Take every line containing "none" from the material and copy it.
(Given information begins)
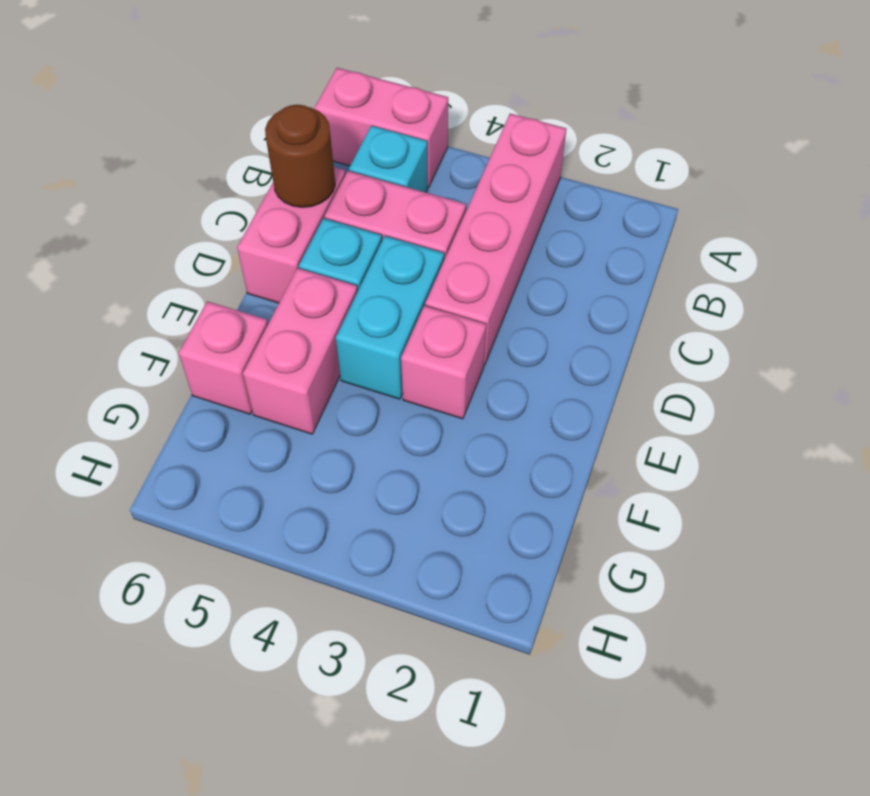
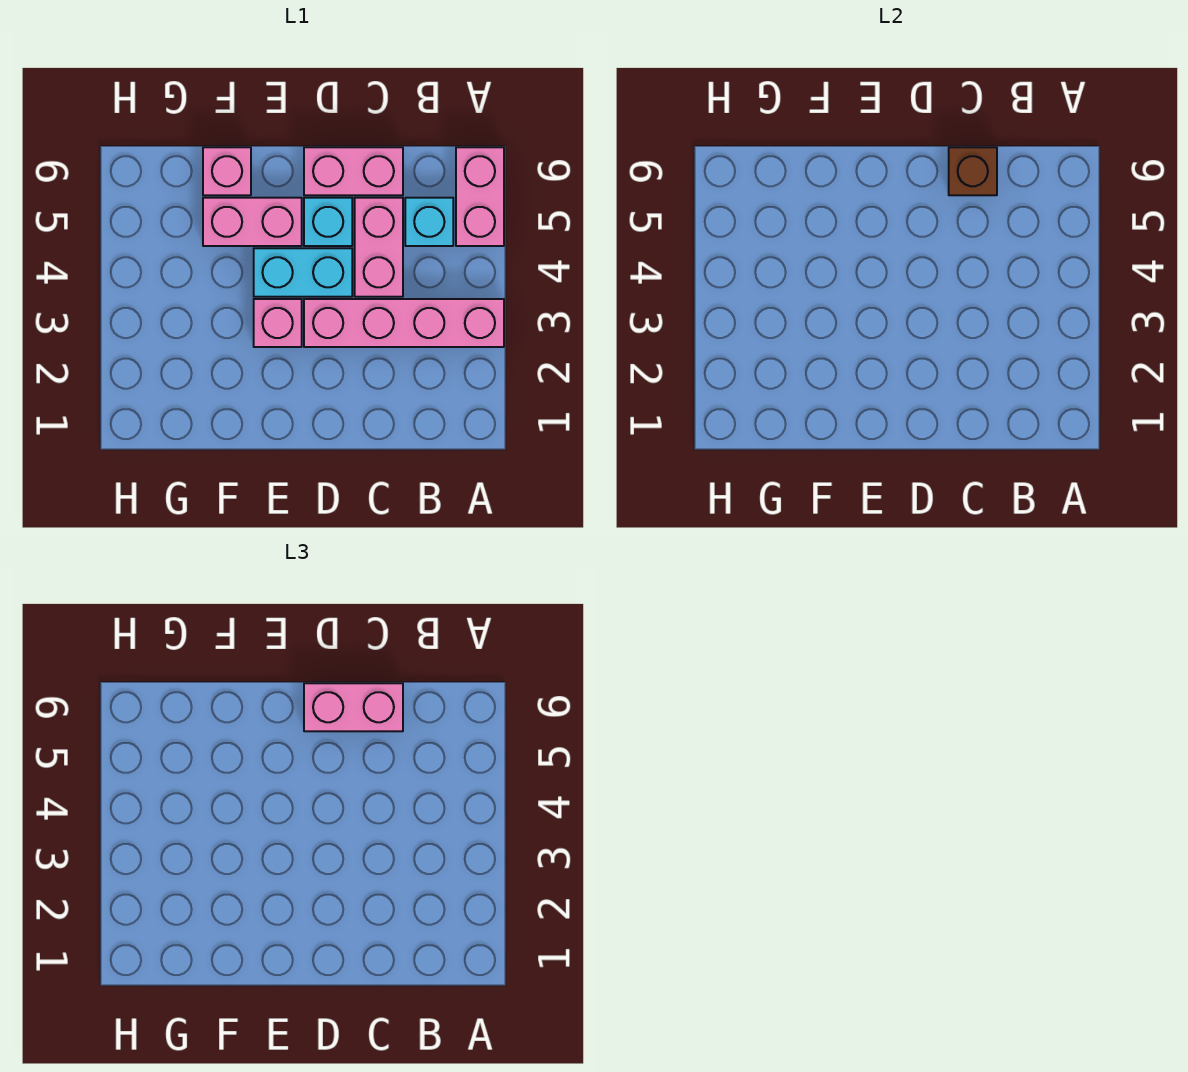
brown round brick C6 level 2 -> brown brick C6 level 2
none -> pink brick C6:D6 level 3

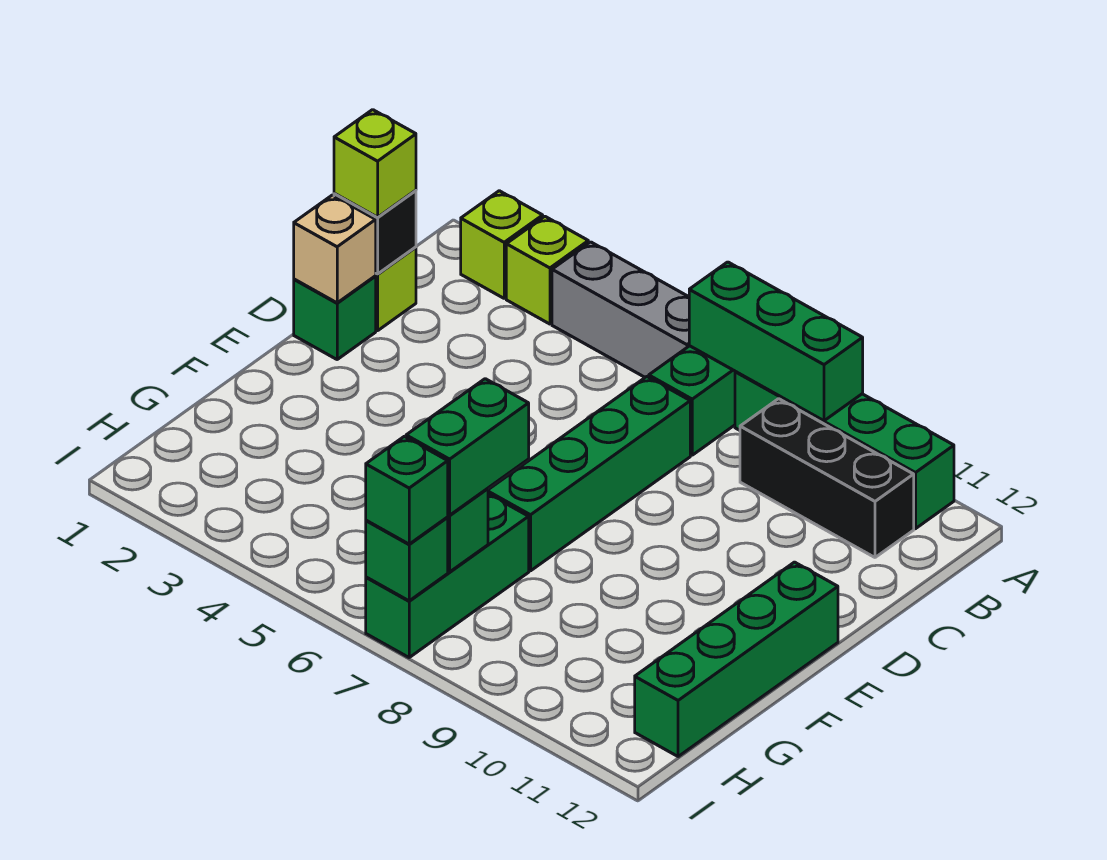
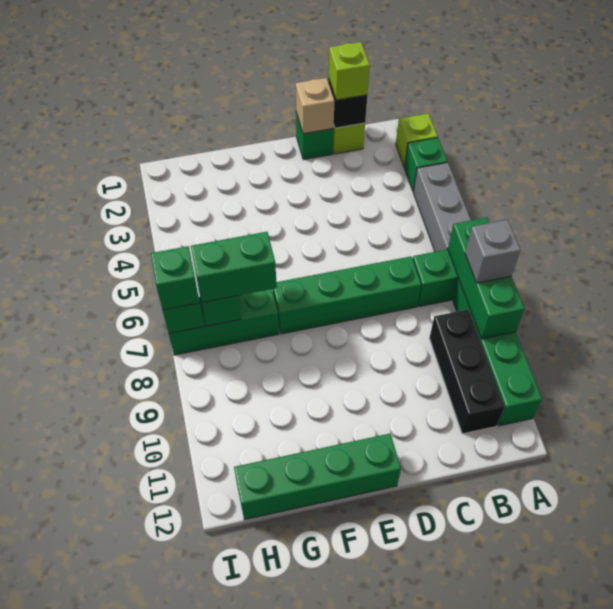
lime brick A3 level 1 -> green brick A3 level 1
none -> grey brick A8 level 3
(Given information ends)
### [Reply]
none -> pink brick C6:D6 level 3
none -> grey brick A8 level 3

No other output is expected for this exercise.